▶ Activity: Only one stretch of the records below should be repeated. It starts with the line containing "MATRIX pin DIN: D8 -> D4" and goes on through the line containing "IR2 pin OUT: 10 -> MO", exactly as written.

(Content revision data)
[Start of section]
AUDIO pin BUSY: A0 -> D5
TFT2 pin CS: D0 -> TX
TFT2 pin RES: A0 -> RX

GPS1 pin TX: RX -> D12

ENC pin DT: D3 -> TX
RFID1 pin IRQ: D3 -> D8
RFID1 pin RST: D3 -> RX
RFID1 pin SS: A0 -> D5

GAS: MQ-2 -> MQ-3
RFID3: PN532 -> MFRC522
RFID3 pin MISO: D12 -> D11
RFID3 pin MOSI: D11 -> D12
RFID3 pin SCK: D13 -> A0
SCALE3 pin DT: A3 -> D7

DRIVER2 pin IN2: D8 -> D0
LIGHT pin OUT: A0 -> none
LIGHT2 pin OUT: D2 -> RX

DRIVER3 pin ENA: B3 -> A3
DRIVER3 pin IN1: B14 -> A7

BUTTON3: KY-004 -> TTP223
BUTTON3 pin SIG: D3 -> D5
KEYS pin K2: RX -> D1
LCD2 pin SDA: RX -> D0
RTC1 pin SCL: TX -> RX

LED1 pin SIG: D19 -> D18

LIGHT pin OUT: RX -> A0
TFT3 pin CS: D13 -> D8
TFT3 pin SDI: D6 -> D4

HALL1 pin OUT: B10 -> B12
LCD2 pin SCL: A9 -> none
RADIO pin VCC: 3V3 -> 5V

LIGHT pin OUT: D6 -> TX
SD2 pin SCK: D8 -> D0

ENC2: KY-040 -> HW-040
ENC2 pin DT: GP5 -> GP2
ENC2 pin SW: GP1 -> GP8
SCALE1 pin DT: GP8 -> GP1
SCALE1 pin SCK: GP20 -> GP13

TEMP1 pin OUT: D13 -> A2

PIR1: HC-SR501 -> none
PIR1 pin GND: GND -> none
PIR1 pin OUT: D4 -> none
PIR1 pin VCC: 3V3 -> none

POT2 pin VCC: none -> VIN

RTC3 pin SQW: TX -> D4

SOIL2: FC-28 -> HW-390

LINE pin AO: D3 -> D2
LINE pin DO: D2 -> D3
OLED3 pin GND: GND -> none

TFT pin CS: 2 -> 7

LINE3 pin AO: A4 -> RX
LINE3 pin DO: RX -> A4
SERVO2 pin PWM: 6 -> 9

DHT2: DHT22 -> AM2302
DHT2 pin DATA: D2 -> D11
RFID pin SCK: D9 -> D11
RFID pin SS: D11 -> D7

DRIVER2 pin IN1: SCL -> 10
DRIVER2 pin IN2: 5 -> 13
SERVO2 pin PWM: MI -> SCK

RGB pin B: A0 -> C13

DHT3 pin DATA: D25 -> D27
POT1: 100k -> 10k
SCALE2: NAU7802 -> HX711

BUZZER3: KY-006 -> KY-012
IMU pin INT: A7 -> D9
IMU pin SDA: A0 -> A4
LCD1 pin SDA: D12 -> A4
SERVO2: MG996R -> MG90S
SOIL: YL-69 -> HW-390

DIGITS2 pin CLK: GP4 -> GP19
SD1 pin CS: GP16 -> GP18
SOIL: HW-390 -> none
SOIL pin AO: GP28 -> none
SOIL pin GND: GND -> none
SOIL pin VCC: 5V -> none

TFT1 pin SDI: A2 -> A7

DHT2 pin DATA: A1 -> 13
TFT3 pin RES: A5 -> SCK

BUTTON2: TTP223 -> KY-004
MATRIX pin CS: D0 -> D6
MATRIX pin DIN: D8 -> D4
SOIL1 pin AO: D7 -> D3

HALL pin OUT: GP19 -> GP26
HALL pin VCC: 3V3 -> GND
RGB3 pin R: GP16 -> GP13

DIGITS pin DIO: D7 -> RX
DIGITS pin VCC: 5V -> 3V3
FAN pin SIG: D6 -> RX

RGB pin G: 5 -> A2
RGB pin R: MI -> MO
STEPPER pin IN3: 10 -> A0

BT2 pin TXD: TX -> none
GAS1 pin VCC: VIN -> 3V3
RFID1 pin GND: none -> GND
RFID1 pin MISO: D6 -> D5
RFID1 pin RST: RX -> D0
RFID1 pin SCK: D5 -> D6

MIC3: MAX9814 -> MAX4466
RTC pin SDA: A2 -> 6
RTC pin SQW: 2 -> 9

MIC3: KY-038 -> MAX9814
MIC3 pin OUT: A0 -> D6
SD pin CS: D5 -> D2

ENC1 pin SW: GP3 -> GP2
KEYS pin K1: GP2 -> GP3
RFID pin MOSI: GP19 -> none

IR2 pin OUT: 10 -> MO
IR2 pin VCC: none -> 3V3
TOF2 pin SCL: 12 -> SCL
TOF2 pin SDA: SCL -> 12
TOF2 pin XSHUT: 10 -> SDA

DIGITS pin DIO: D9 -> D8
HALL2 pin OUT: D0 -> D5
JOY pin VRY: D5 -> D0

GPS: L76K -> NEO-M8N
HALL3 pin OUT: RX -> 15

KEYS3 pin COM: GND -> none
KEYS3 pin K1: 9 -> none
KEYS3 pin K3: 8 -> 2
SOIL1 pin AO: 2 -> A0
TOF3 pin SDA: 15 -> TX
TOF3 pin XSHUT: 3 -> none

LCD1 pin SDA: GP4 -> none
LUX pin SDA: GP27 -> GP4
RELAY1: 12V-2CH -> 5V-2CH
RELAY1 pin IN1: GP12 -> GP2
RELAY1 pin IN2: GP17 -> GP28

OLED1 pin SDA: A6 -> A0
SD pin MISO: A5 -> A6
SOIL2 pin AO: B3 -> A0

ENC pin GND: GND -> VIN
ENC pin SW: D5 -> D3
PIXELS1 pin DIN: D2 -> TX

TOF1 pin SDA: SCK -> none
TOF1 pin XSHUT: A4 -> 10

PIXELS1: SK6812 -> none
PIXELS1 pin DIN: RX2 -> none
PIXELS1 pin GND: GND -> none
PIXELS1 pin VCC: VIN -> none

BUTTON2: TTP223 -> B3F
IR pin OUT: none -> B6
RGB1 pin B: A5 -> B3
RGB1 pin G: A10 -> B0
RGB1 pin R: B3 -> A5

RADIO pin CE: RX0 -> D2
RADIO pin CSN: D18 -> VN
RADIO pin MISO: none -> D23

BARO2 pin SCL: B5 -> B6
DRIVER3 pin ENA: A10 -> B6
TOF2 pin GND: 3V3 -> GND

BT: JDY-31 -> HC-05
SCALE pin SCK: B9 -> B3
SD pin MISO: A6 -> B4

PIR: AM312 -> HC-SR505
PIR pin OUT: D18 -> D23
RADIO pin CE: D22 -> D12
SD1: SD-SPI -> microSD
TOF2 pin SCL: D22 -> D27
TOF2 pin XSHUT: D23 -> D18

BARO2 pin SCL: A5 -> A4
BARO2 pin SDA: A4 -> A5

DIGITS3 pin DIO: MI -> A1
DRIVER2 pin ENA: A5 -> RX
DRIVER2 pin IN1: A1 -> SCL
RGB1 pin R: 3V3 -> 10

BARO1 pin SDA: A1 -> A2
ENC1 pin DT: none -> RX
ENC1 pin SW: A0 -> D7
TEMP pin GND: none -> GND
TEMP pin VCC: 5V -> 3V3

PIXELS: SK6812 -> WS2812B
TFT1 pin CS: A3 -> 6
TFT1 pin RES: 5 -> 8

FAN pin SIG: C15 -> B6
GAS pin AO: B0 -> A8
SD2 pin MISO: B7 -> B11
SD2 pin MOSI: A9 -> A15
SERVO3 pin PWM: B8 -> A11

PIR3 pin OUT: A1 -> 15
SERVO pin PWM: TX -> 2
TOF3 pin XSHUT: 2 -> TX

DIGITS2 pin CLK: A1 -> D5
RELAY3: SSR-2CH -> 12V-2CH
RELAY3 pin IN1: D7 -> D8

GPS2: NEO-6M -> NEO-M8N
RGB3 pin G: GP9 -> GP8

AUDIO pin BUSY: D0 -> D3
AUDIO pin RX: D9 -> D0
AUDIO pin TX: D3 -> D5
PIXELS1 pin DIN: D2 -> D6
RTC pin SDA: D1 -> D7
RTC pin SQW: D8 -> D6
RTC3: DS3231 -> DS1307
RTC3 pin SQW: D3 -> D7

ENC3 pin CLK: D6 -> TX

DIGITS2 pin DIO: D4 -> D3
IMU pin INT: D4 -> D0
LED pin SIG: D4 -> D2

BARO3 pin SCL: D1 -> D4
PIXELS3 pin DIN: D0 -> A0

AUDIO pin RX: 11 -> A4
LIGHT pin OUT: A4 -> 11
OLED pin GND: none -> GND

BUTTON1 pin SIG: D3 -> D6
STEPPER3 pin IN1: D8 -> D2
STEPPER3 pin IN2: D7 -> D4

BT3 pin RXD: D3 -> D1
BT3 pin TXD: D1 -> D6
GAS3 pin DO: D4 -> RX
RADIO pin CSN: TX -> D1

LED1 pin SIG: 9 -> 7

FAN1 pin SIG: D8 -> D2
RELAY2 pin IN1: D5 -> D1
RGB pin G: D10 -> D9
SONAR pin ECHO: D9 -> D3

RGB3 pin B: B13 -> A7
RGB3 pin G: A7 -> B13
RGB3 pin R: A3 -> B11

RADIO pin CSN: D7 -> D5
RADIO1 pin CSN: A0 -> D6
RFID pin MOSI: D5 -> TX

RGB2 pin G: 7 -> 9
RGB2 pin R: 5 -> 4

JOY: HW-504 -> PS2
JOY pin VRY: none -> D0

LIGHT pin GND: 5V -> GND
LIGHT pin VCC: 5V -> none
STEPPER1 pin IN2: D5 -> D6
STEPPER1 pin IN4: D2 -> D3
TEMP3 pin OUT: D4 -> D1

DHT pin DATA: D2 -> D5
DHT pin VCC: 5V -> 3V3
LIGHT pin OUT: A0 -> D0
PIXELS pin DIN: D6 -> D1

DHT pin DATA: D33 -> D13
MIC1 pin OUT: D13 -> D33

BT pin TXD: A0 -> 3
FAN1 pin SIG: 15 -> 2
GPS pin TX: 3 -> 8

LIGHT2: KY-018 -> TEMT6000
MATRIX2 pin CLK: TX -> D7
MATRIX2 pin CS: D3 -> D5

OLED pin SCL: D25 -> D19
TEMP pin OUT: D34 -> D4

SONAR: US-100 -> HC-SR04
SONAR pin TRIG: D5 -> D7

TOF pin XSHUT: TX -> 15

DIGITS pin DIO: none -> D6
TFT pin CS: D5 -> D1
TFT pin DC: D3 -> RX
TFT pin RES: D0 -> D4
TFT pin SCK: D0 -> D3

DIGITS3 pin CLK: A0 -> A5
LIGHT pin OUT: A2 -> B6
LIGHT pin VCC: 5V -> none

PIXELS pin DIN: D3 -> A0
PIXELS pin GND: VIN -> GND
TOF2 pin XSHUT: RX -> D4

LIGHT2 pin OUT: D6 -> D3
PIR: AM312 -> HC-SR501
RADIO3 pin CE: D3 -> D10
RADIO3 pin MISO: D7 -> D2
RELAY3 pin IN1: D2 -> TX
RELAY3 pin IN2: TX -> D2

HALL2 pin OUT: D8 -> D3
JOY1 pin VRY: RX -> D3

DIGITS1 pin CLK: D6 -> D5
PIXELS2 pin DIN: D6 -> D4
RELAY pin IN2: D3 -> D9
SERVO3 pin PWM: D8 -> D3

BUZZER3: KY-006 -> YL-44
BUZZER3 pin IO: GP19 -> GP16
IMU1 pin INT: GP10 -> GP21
[End of section]
▶ Finished exercise:
MATRIX pin DIN: D8 -> D4
SOIL1 pin AO: D7 -> D3

HALL pin OUT: GP19 -> GP26
HALL pin VCC: 3V3 -> GND
RGB3 pin R: GP16 -> GP13

DIGITS pin DIO: D7 -> RX
DIGITS pin VCC: 5V -> 3V3
FAN pin SIG: D6 -> RX

RGB pin G: 5 -> A2
RGB pin R: MI -> MO
STEPPER pin IN3: 10 -> A0

BT2 pin TXD: TX -> none
GAS1 pin VCC: VIN -> 3V3
RFID1 pin GND: none -> GND
RFID1 pin MISO: D6 -> D5
RFID1 pin RST: RX -> D0
RFID1 pin SCK: D5 -> D6

MIC3: MAX9814 -> MAX4466
RTC pin SDA: A2 -> 6
RTC pin SQW: 2 -> 9

MIC3: KY-038 -> MAX9814
MIC3 pin OUT: A0 -> D6
SD pin CS: D5 -> D2

ENC1 pin SW: GP3 -> GP2
KEYS pin K1: GP2 -> GP3
RFID pin MOSI: GP19 -> none

IR2 pin OUT: 10 -> MO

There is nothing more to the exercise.